Some lines in the listing may contain the word "pink". Say how many, with the number alone.

_ _ _ _ _

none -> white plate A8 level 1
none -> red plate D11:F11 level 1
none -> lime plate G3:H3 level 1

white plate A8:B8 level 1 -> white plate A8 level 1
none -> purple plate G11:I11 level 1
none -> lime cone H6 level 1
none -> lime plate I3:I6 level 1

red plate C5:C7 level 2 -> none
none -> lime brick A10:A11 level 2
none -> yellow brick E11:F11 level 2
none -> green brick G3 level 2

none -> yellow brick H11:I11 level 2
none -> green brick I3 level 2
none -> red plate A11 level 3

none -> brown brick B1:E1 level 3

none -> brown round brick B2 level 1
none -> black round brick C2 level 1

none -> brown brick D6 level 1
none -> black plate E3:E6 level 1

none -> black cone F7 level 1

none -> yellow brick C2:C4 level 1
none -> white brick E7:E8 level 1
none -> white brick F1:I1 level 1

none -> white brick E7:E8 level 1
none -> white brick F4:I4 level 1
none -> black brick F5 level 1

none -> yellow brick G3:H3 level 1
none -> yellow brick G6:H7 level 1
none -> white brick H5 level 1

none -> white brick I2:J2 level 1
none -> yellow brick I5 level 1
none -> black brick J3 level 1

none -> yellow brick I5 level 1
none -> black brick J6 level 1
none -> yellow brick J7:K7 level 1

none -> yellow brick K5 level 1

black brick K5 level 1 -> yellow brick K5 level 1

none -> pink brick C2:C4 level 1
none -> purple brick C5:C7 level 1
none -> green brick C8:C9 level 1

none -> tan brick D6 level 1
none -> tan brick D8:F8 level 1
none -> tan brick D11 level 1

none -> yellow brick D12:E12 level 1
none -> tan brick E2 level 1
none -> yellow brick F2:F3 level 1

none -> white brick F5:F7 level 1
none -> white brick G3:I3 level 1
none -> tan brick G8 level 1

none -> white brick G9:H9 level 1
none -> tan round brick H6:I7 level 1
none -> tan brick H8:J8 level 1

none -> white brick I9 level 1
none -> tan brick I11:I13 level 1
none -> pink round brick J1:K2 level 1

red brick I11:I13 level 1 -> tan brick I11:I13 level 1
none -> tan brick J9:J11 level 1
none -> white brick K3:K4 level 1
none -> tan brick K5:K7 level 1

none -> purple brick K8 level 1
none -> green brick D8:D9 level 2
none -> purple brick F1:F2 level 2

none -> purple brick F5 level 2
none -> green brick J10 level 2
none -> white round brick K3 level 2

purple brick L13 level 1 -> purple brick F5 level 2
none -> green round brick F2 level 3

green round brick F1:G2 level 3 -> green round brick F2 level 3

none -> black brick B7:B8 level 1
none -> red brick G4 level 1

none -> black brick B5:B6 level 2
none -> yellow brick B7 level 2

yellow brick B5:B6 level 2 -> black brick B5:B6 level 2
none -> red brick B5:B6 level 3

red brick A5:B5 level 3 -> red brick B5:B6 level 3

_ _ _ _ _

Solution for this problem
2